Data extracted from a collection
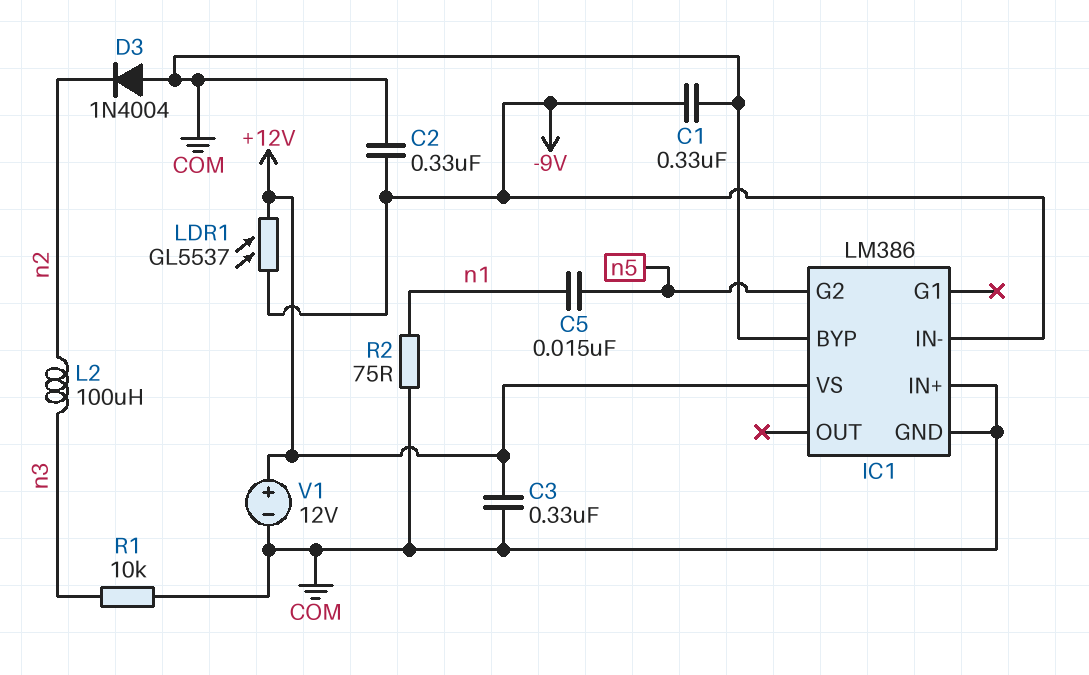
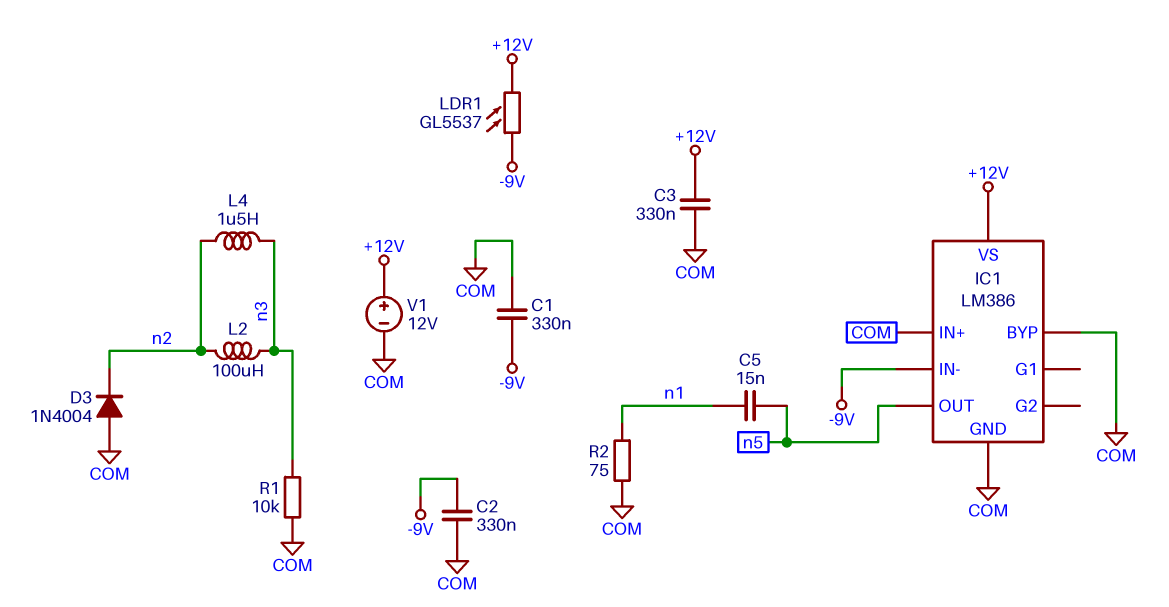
IC1 pin G2: n5 -> none
IC1 pin OUT: none -> n5
L4: none -> 1.5uH (n2, n3)

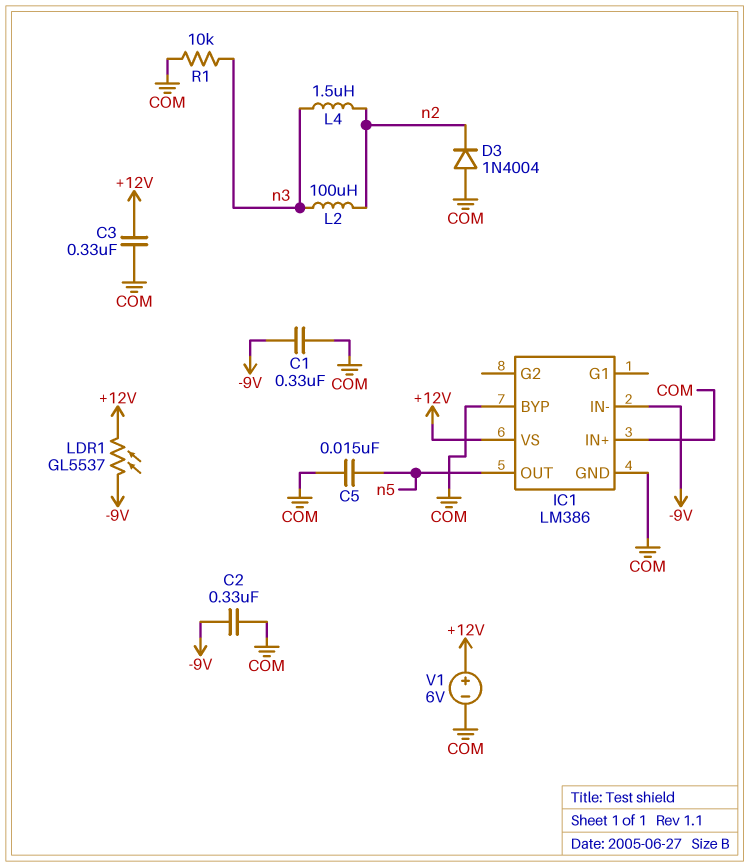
C5: 15nF (n1, n5) -> 15nF (COM, n5)
R2: 75 (COM, n1) -> none
V1: 12V (plus +12V, minus COM) -> 6V (plus +12V, minus COM)

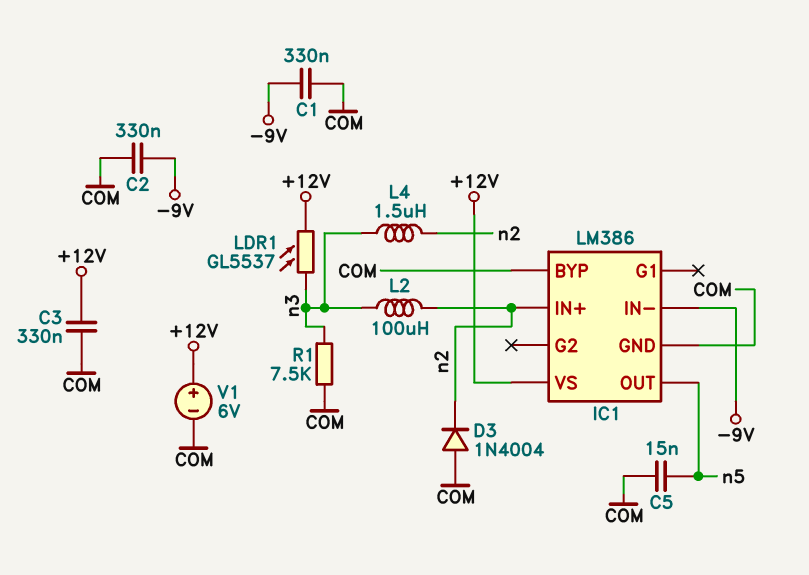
IC1 pin IN+: COM -> n2
LDR1: GL5537 (+12V, -9V) -> GL5537 (+12V, n3)
R1: 10k (COM, n3) -> 7.5k (COM, n3)

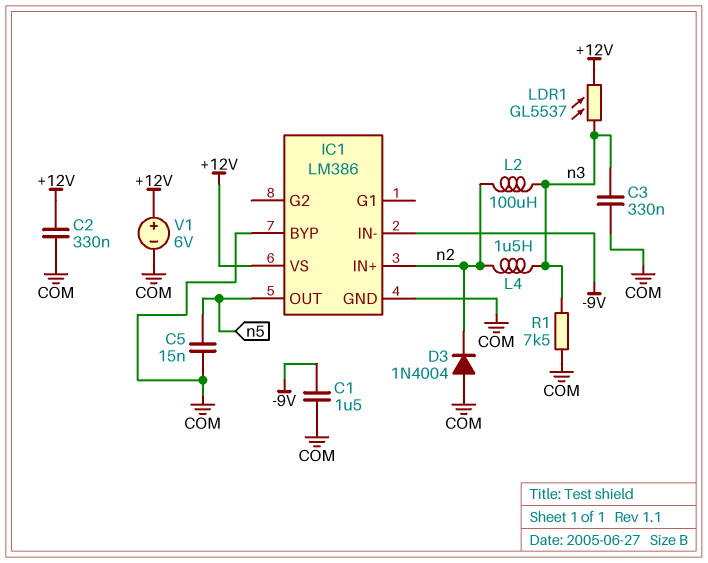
C1: 330nF (-9V, COM) -> 1.5uF (-9V, COM)
C2: 330nF (-9V, COM) -> 330nF (+12V, COM)
C3: 330nF (+12V, COM) -> 330nF (COM, n3)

Task ▸
Each entry above should come back word for word, and no picture should come with it.

Written response ▸
IC1 pin G2: n5 -> none
IC1 pin OUT: none -> n5
L4: none -> 1.5uH (n2, n3)

C5: 15nF (n1, n5) -> 15nF (COM, n5)
R2: 75 (COM, n1) -> none
V1: 12V (plus +12V, minus COM) -> 6V (plus +12V, minus COM)

IC1 pin IN+: COM -> n2
LDR1: GL5537 (+12V, -9V) -> GL5537 (+12V, n3)
R1: 10k (COM, n3) -> 7.5k (COM, n3)

C1: 330nF (-9V, COM) -> 1.5uF (-9V, COM)
C2: 330nF (-9V, COM) -> 330nF (+12V, COM)
C3: 330nF (+12V, COM) -> 330nF (COM, n3)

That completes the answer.